■ Problem to solve ■
The response must consist of the lines below from the one with "grey tile C1:C4" through the one with "green brick H1:H3", exactly as they appear and with both ends kept.

■ Data provided ■
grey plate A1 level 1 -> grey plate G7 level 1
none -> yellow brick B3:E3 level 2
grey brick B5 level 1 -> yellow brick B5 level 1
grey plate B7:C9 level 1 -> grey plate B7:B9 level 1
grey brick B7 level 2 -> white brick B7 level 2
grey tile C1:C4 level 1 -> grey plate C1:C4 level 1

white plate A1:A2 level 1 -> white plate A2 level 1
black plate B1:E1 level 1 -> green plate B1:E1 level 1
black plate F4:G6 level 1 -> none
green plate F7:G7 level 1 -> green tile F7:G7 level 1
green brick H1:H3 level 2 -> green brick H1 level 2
* * *
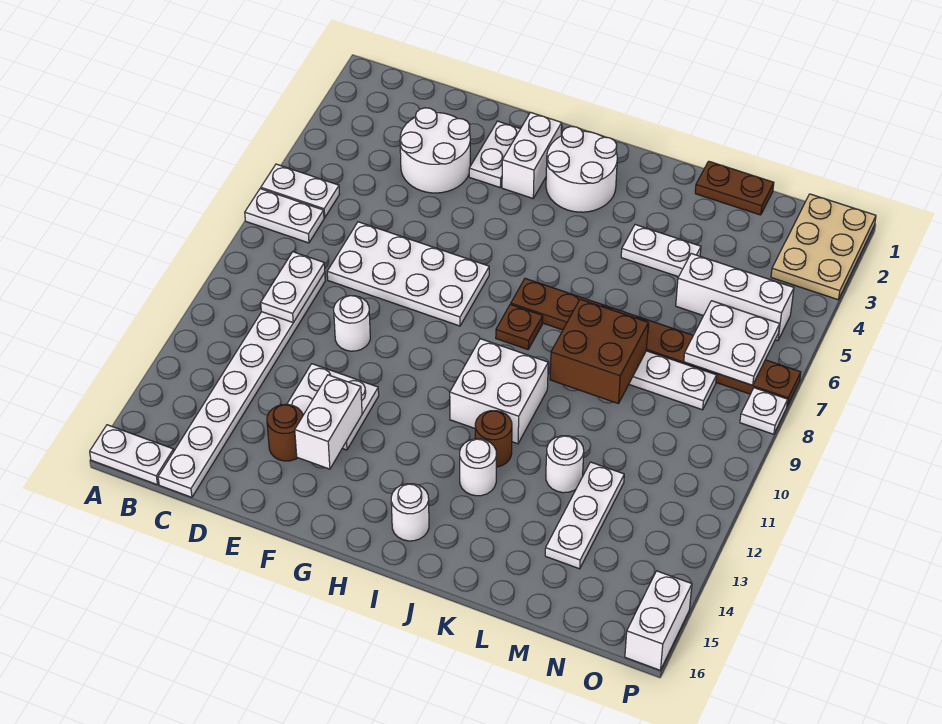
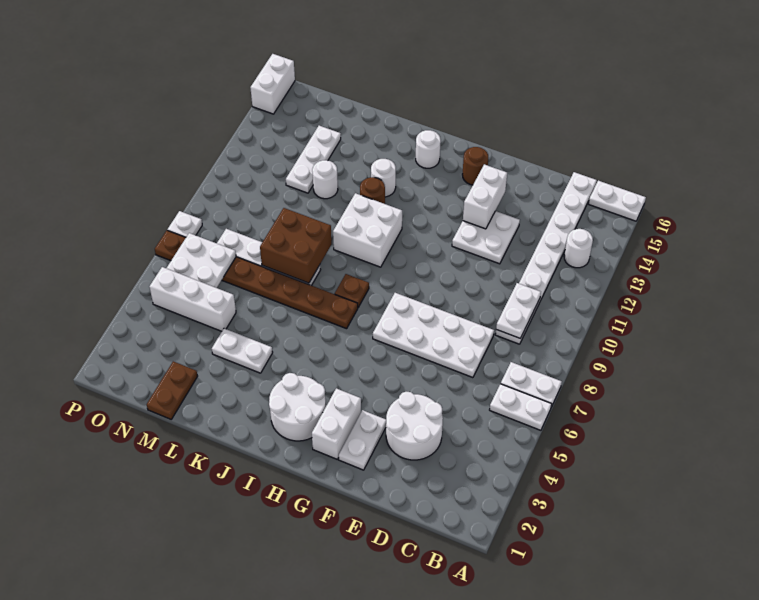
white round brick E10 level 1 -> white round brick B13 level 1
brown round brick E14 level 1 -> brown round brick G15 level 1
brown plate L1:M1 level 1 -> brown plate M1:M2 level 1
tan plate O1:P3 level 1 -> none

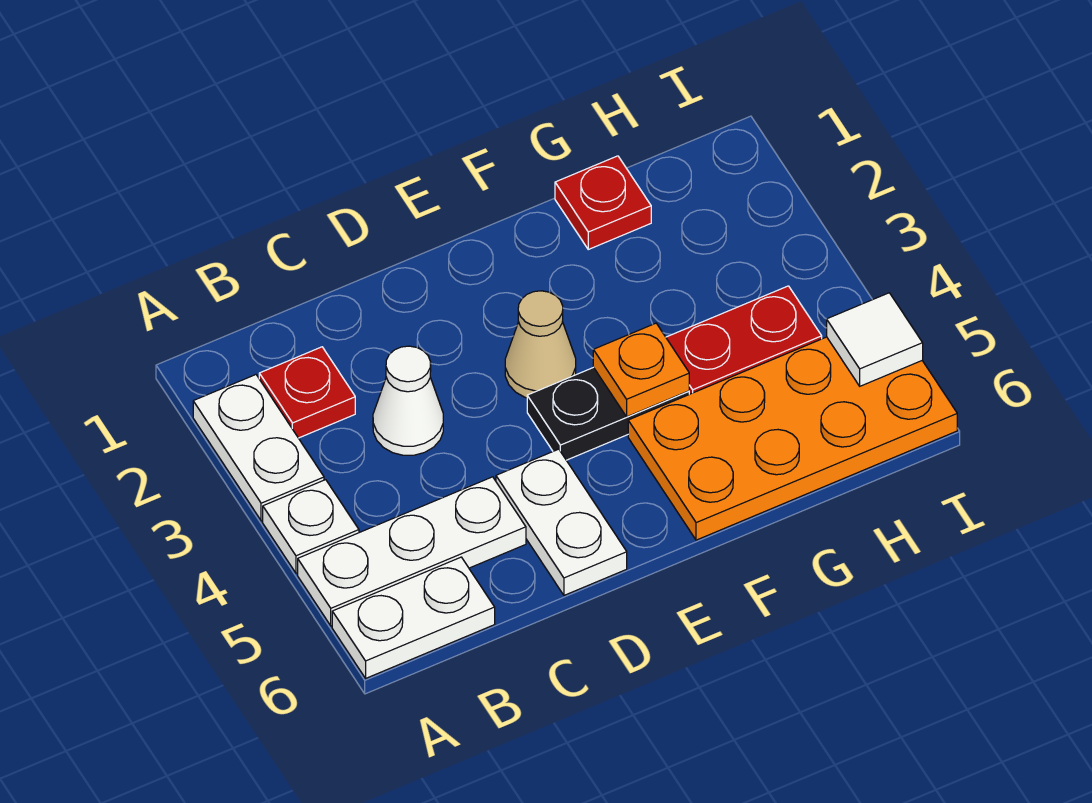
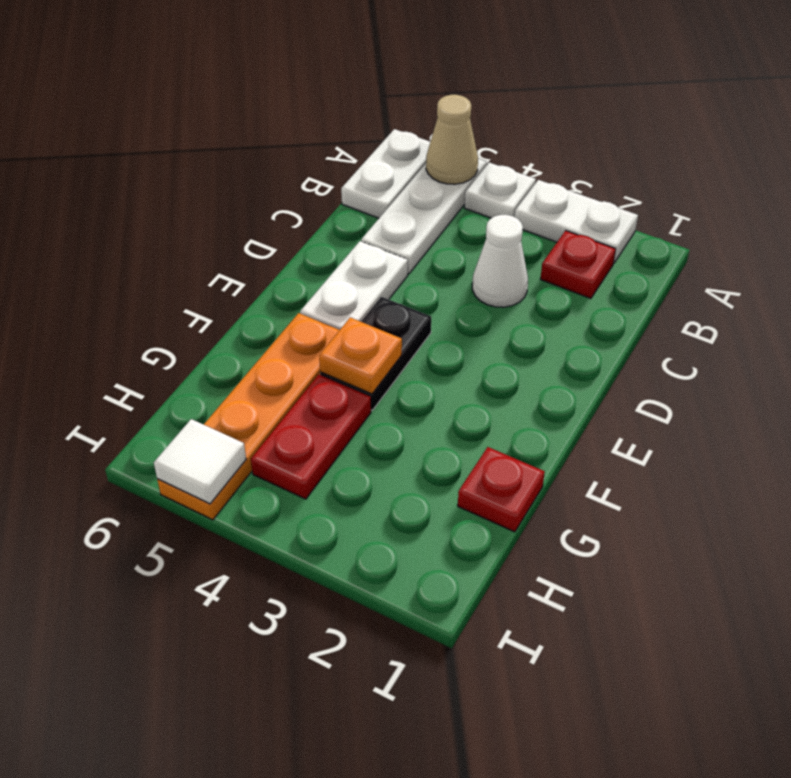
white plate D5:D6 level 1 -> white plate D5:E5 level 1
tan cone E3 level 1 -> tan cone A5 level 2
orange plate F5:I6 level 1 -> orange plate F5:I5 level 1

■ Response area ■
grey tile C1:C4 level 1 -> grey plate C1:C4 level 1

white plate A1:A2 level 1 -> white plate A2 level 1
black plate B1:E1 level 1 -> green plate B1:E1 level 1
black plate F4:G6 level 1 -> none
green plate F7:G7 level 1 -> green tile F7:G7 level 1
green brick H1:H3 level 2 -> green brick H1 level 2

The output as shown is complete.